*** Opening DATA PROVIDED ***

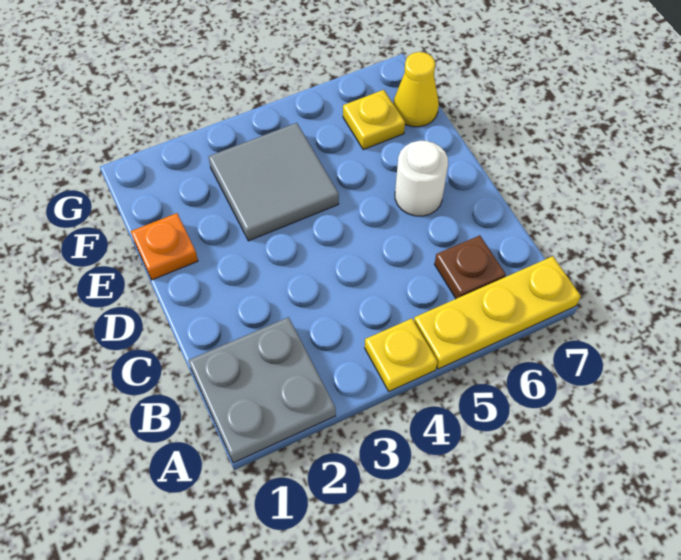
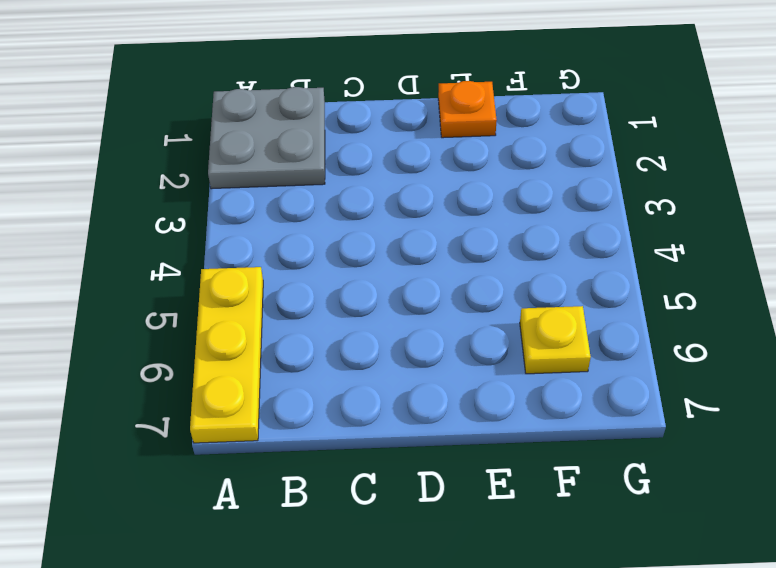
none -> yellow 1x1 plate [365,319,437,391]
none -> brown 1x1 plate [435,236,506,299]

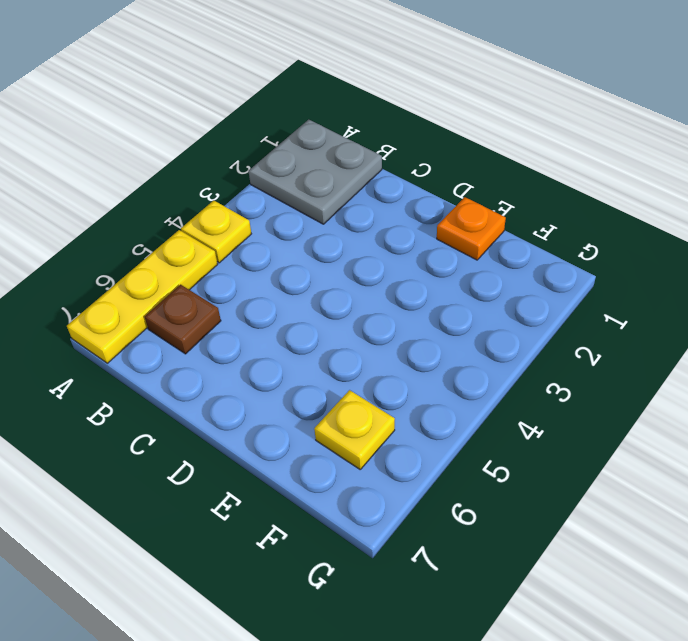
none -> white 1x1 round brick [395,141,448,216]
none -> grey 2x2 tile [208,123,339,241]

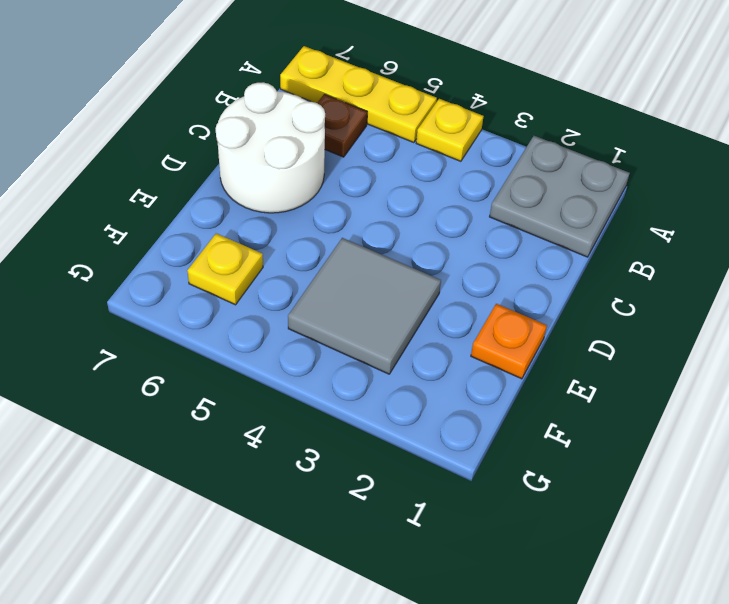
white 2x2 round brick [216,82,325,213] -> white 1x1 round brick [395,141,448,216]
none -> yellow 1x1 cone [393,52,439,127]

*** Closing DATA PROVIDED ***

• **GOAL OF THE EXERCISE**:
Leave out the pictures and return, exactly as written, only the lines from the line with "none -> grey 2x2 tile [208,123,339,241]" through the end of the records above.

• **WRITTEN RESPONSE**:
none -> grey 2x2 tile [208,123,339,241]

white 2x2 round brick [216,82,325,213] -> white 1x1 round brick [395,141,448,216]
none -> yellow 1x1 cone [393,52,439,127]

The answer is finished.